> _What is being asked_
Set down the items below word for word, starting with the first line and stopping after the line that contains "black circle at".

[Stored items]
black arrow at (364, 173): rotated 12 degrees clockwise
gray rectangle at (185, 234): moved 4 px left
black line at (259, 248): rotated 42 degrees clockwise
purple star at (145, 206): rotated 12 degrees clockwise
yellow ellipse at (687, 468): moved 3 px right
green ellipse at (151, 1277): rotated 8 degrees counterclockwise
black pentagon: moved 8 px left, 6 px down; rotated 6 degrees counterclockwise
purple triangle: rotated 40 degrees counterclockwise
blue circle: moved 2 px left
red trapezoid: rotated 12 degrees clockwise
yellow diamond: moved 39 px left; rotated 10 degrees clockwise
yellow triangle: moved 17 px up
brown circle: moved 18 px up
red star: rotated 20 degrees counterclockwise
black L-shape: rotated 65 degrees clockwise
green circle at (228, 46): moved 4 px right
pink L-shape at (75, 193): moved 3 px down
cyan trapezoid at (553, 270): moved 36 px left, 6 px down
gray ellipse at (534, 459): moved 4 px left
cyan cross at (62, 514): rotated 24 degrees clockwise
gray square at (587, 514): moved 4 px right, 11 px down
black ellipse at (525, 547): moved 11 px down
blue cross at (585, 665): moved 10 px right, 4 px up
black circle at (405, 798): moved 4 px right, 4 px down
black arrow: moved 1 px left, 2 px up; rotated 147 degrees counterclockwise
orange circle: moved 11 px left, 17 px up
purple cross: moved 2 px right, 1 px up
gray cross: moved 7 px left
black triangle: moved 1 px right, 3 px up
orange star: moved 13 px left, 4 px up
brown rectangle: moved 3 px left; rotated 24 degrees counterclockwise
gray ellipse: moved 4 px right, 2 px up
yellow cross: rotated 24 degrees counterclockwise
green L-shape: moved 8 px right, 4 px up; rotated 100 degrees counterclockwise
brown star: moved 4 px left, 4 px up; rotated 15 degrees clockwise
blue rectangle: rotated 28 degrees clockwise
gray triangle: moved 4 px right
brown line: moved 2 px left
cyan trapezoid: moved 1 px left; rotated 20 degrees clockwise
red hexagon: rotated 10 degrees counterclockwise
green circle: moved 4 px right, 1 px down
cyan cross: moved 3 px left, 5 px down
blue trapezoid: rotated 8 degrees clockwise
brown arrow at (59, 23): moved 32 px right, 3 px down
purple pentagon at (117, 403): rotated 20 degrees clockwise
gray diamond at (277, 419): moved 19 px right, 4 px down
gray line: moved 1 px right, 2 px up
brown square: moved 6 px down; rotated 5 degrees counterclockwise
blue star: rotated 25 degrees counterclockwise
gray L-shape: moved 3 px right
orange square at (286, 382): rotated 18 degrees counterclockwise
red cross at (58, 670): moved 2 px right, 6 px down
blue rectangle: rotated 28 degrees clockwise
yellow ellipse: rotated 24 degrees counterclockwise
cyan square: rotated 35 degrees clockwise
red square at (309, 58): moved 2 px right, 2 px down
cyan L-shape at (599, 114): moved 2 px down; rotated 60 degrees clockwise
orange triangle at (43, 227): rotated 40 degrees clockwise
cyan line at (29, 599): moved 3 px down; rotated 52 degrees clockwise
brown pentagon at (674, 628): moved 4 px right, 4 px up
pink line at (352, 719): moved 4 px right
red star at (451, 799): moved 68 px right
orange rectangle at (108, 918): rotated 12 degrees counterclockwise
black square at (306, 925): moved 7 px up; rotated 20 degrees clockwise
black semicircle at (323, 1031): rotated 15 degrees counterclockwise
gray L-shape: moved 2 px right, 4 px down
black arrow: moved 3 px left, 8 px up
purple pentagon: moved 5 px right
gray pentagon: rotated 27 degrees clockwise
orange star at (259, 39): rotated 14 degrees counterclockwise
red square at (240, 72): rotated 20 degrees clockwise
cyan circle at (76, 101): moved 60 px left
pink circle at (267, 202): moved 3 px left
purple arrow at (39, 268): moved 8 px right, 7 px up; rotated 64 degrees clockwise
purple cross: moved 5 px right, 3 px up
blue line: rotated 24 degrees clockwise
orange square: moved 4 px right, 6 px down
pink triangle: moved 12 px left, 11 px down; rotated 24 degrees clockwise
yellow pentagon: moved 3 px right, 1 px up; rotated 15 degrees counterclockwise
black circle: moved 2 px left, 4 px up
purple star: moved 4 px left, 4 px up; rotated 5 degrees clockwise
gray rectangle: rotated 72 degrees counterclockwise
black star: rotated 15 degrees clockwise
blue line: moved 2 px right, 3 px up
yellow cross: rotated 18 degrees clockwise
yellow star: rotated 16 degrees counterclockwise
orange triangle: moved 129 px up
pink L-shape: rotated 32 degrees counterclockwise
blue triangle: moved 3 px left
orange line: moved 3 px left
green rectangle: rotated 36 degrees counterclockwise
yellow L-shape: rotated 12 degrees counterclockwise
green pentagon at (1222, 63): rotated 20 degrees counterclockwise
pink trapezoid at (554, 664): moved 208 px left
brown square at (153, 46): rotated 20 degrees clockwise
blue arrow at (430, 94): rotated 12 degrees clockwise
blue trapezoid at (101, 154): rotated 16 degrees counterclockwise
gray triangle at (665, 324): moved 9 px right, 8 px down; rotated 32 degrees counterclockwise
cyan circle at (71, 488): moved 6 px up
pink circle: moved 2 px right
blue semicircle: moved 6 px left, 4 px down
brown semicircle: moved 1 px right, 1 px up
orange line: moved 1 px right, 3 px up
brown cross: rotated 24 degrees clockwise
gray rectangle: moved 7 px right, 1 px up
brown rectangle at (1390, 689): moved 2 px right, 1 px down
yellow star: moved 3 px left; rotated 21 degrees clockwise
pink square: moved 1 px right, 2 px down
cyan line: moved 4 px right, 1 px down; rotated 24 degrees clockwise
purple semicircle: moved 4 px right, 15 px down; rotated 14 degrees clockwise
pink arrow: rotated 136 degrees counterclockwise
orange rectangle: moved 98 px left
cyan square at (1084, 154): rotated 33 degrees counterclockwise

> _Exercise response_
black arrow at (364, 173): rotated 12 degrees clockwise
gray rectangle at (185, 234): moved 4 px left
black line at (259, 248): rotated 42 degrees clockwise
purple star at (145, 206): rotated 12 degrees clockwise
yellow ellipse at (687, 468): moved 3 px right
green ellipse at (151, 1277): rotated 8 degrees counterclockwise
black pentagon: moved 8 px left, 6 px down; rotated 6 degrees counterclockwise
purple triangle: rotated 40 degrees counterclockwise
blue circle: moved 2 px left
red trapezoid: rotated 12 degrees clockwise
yellow diamond: moved 39 px left; rotated 10 degrees clockwise
yellow triangle: moved 17 px up
brown circle: moved 18 px up
red star: rotated 20 degrees counterclockwise
black L-shape: rotated 65 degrees clockwise
green circle at (228, 46): moved 4 px right
pink L-shape at (75, 193): moved 3 px down
cyan trapezoid at (553, 270): moved 36 px left, 6 px down
gray ellipse at (534, 459): moved 4 px left
cyan cross at (62, 514): rotated 24 degrees clockwise
gray square at (587, 514): moved 4 px right, 11 px down
black ellipse at (525, 547): moved 11 px down
blue cross at (585, 665): moved 10 px right, 4 px up
black circle at (405, 798): moved 4 px right, 4 px down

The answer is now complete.